Source material =>

- Opening Delimiter -

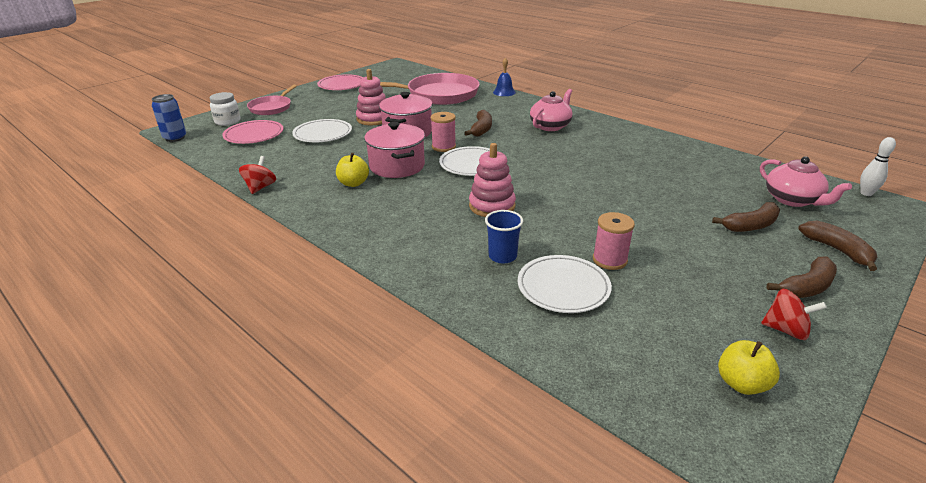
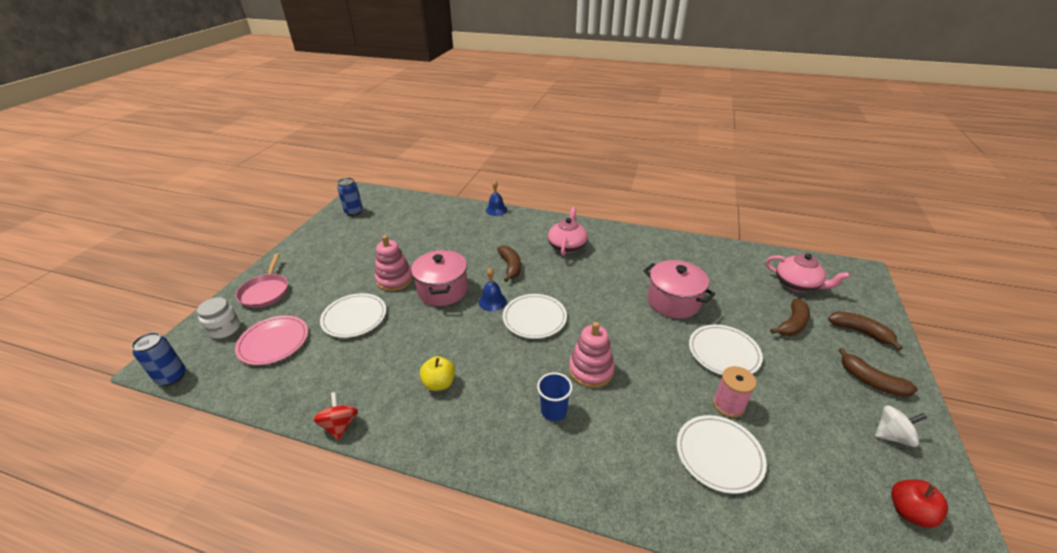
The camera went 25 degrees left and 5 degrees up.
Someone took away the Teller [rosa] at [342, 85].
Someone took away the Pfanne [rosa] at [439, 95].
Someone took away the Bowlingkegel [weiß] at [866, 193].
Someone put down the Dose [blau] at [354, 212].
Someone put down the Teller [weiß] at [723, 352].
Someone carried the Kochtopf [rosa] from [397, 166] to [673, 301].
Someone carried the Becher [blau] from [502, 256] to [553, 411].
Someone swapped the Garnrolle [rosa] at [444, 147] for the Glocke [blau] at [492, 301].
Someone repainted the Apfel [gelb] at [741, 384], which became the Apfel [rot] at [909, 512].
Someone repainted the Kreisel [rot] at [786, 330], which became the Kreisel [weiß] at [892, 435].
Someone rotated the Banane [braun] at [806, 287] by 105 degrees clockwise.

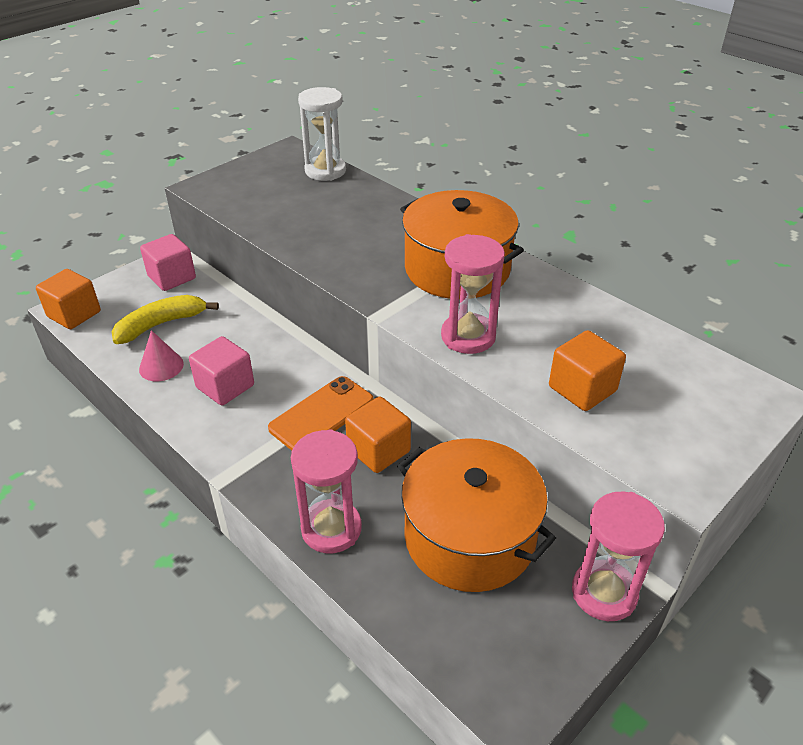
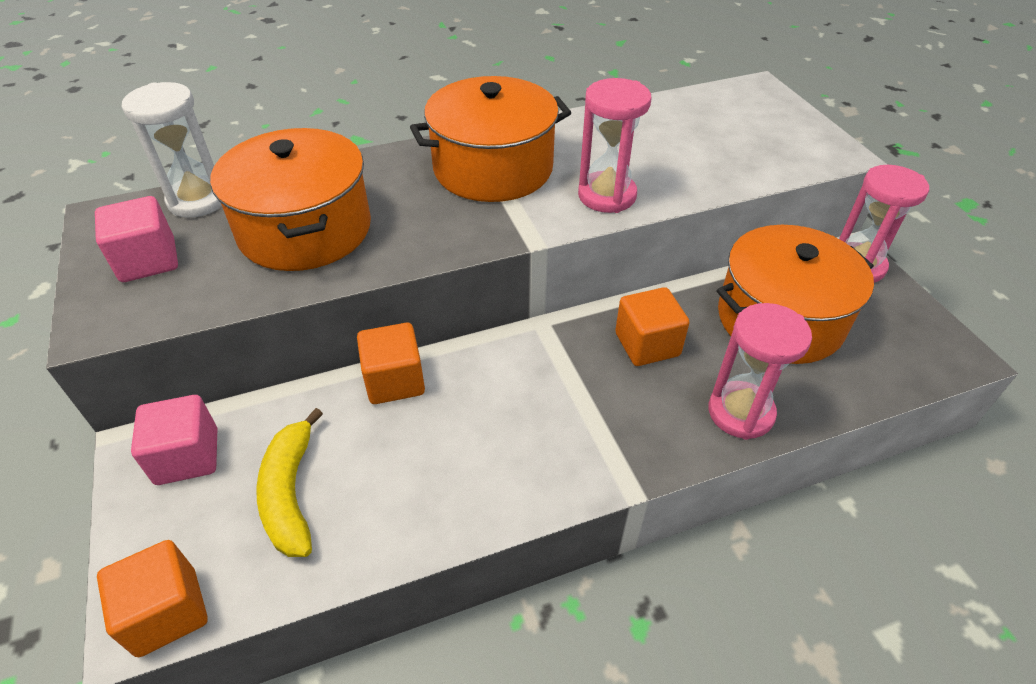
The camera went 65 degrees left and 5 degrees up.
Someone took away the Kegel [rosa] at [161, 366].
Someone took away the Handy [orange] at [322, 414].
Someone put down the Kochtopf [orange] at [305, 229].
Someone carried the Kubus [rosa] from [225, 386] to [148, 261].
Someone carried the Kubus [orange] from [582, 389] to [394, 381].

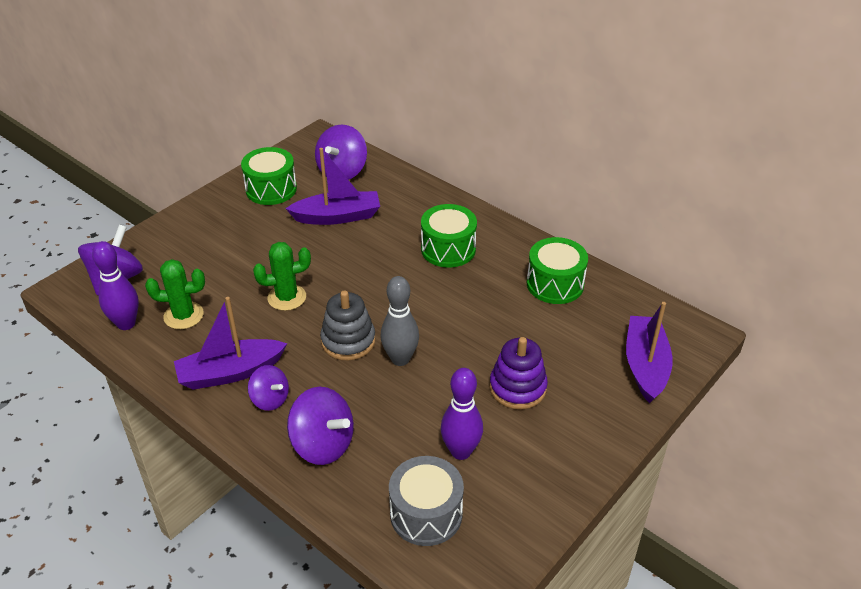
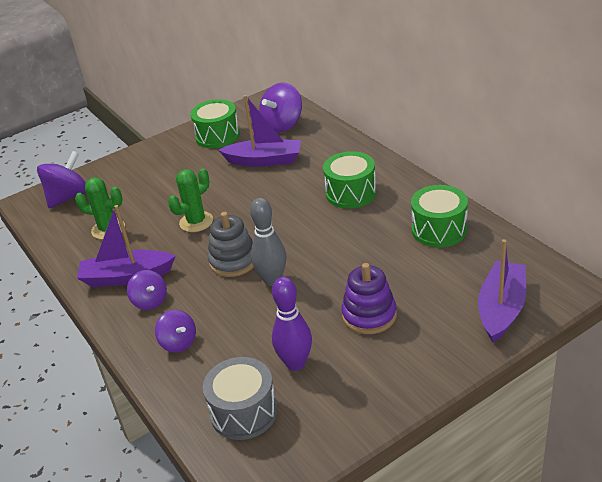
The camera went 20 degrees right and 5 degrees down.
Someone took away the Bowlingkegel [lila] at [126, 323].
Someone rotated the Kaktus [grün] at [287, 297] by 45 degrees counterclockwise.
Someone scaled the Kreisel [lila] at [323, 444] by 0.62.

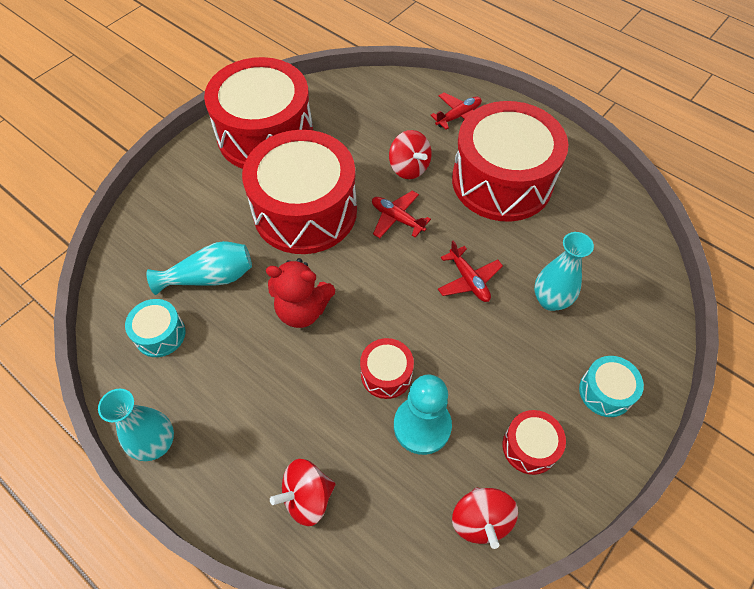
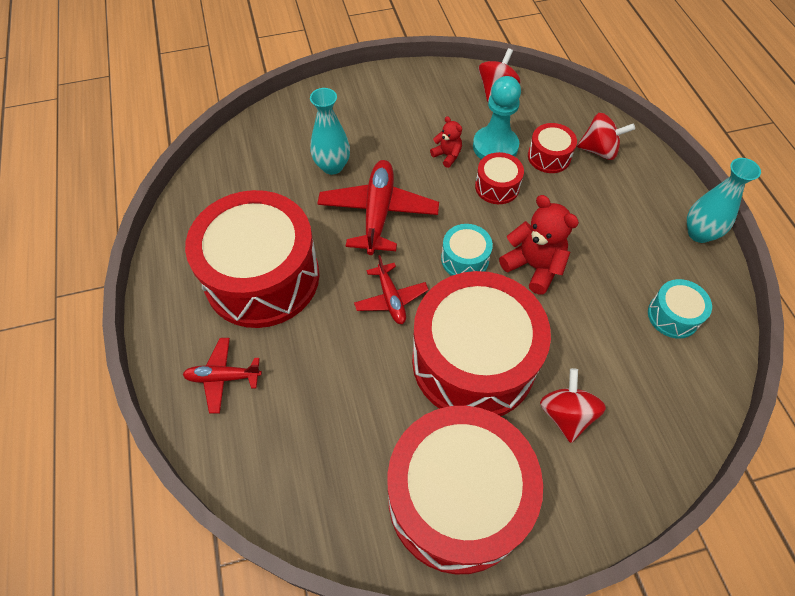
The camera went 145 degrees left and 0 degrees up.
Someone took away the Vase [türkis] at [210, 277].
Someone put down the Teddybär [rot] at [447, 155].
Someone carried the Kreisel [rot] from [409, 168] to [566, 414].
Someone carried the Trommel [rot] from [529, 447] to [549, 157].
Someone carried the Trommel [türkis] from [605, 392] to [465, 259].
Someone scaled the Flugzeug [rot] at [468, 280] by 1.74.

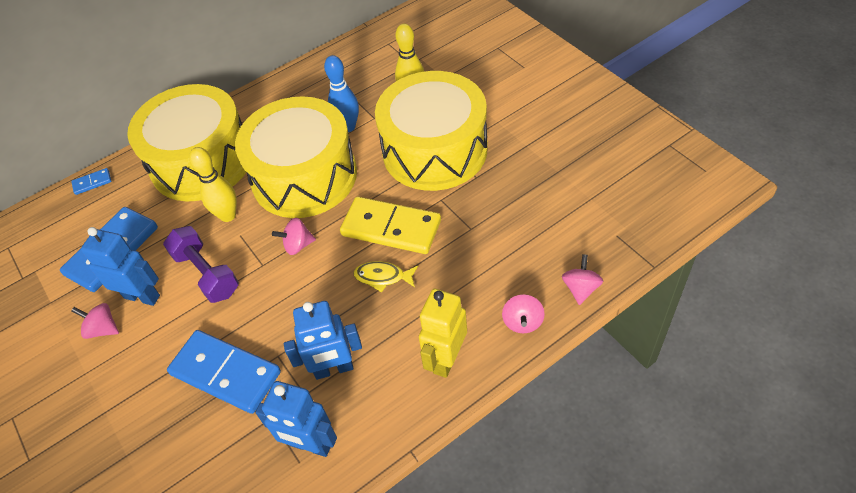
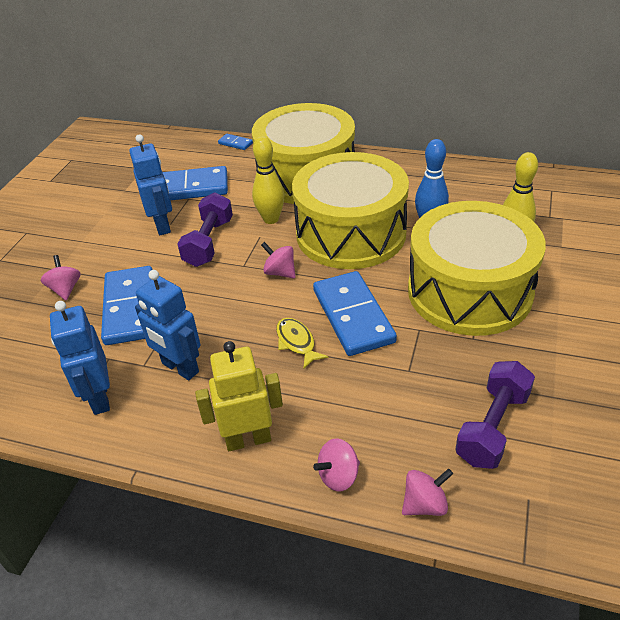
The camera went 50 degrees right and 10 degrees down.
Someone put down the Hantel [lila] at [493, 427].
Someone carried the Kreisel [rosa] from [103, 329] to [65, 289].
Someone repainted the Dominostein [gelb] at [391, 228], which became the Dominostein [blau] at [353, 316].

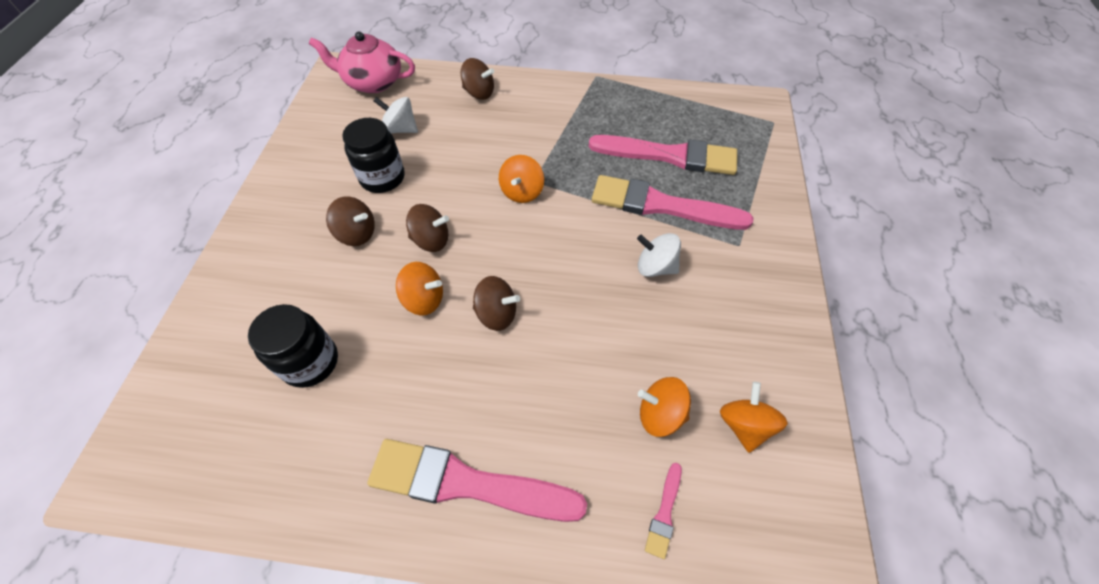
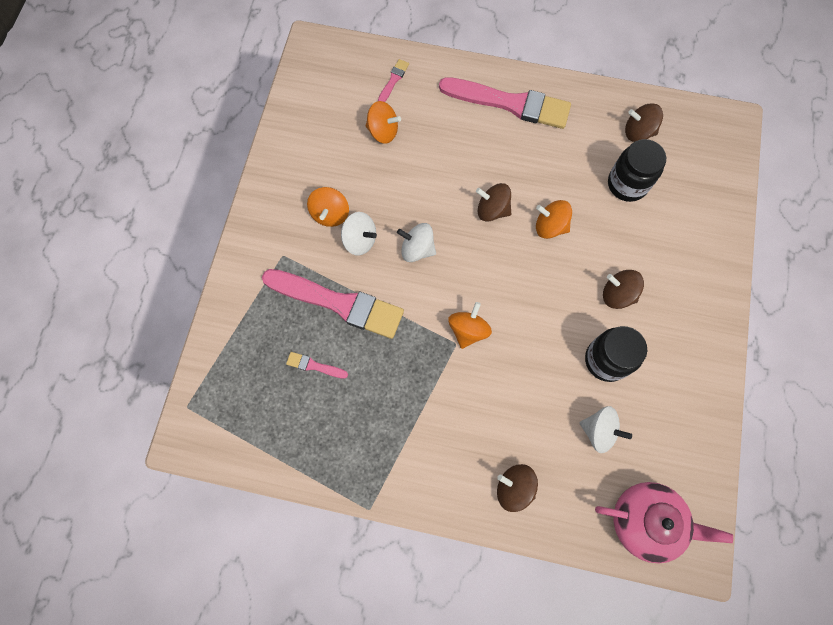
The camera went 175 degrees left and 15 degrees up.
Someone put down the Kreisel [weiß] at [417, 249].
Someone carried the Kreisel [braun] from [431, 240] to [638, 132].
Someone carried the Kreisel [orange] from [744, 425] to [330, 214].
Someone scaled the Pinsel [rosa] at [669, 155] by 0.41.

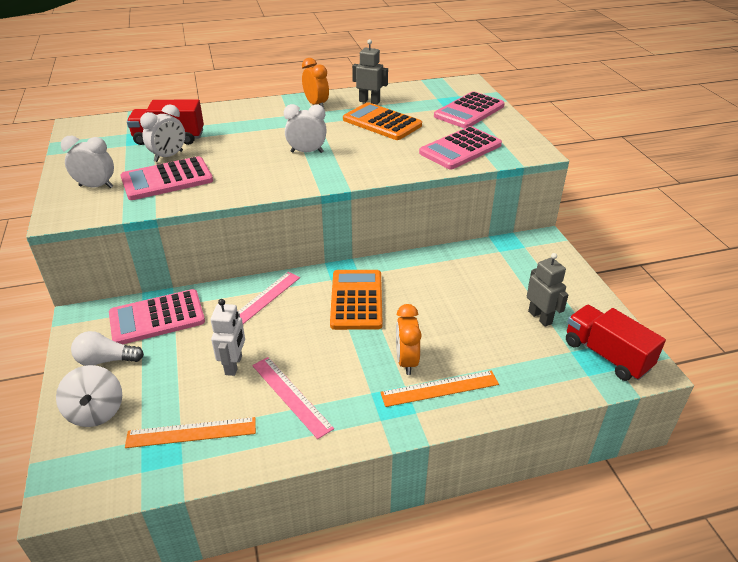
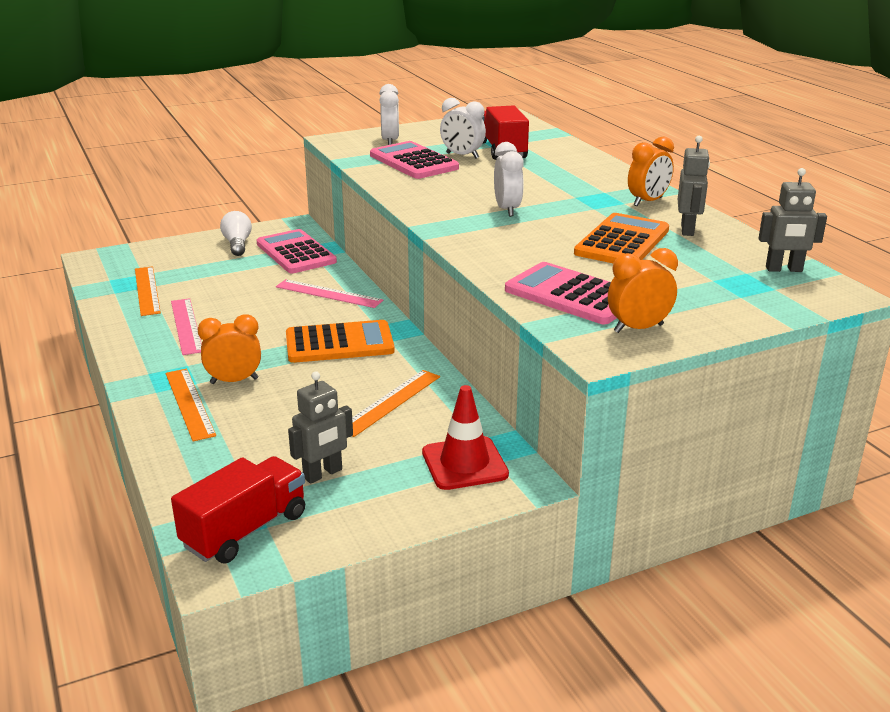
The camera went 80 degrees right and 10 degrees down.
Someone took away the Kreisel [weiß] at [96, 411].
Someone took away the Roboter [weiß] at [234, 365].
Someone took away the Taschenrechner [rosa] at [469, 111].
Someone put down the Lineal [orange] at [390, 402].
Someone put down the Leitkegel [rot] at [464, 463].
Someone put down the Wecker [orange] at [638, 328].
Someone put down the Roboter [grau] at [784, 269].
Someone rotated the Lineal [rosa] at [291, 396] by 60 degrees counterclockwise.

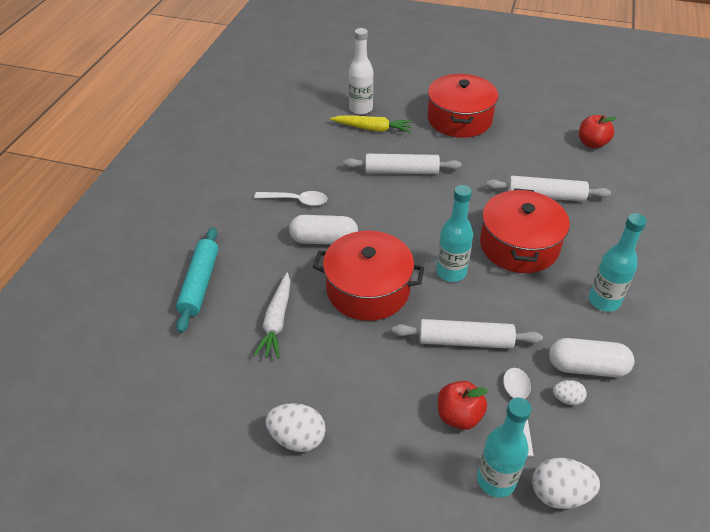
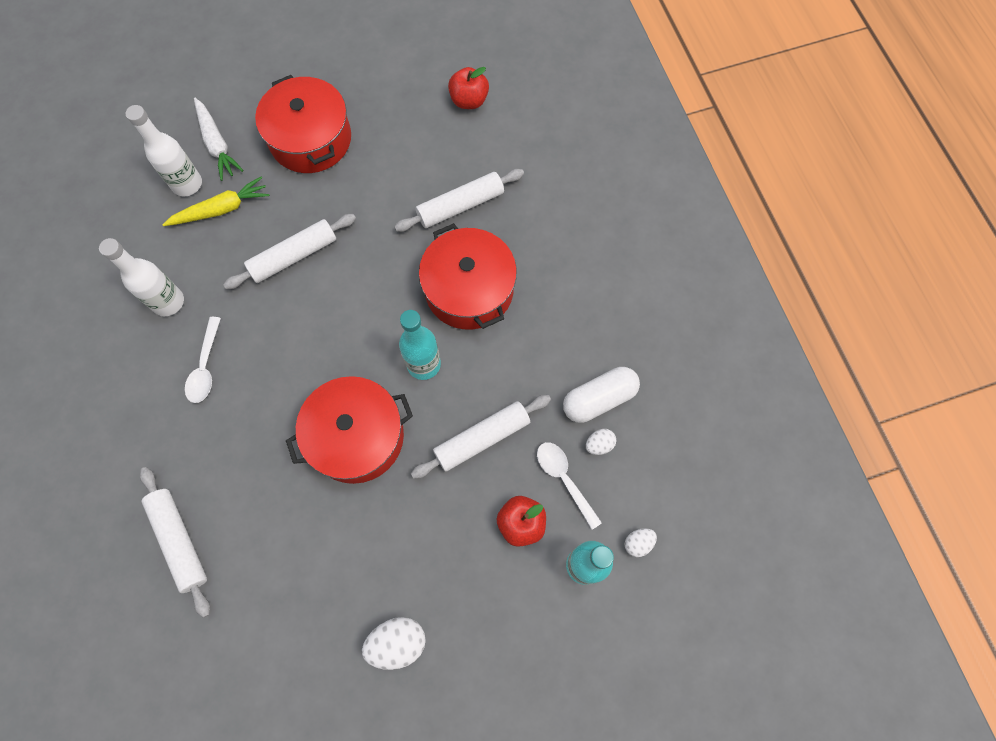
The camera went 35 degrees left and 25 degrees up.
Someone took away the Kapsel [weiß] at [324, 240].
Someone took away the Flasche [türkis] at [604, 301].
Someone put down the Flasche [weiß] at [168, 302].
Someone carried the Karotte [weiß] from [276, 321] to [217, 144].
Someone repainted the Nudelholz [türkis] at [200, 284], which became the Nudelholz [weiß] at [179, 541].
Someone rotated the Löffel [weiß] at [296, 200] by 120 degrees clockwise.
Someone scaled the Ei [weiß] at [559, 494] by 0.57.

- Closing Delimiter -

The problem => Lines holding the word "Teller" are the answer; copy every one from the records above.

Answer area =>
Someone took away the Teller [rosa] at [342, 85].
Someone put down the Teller [weiß] at [723, 352].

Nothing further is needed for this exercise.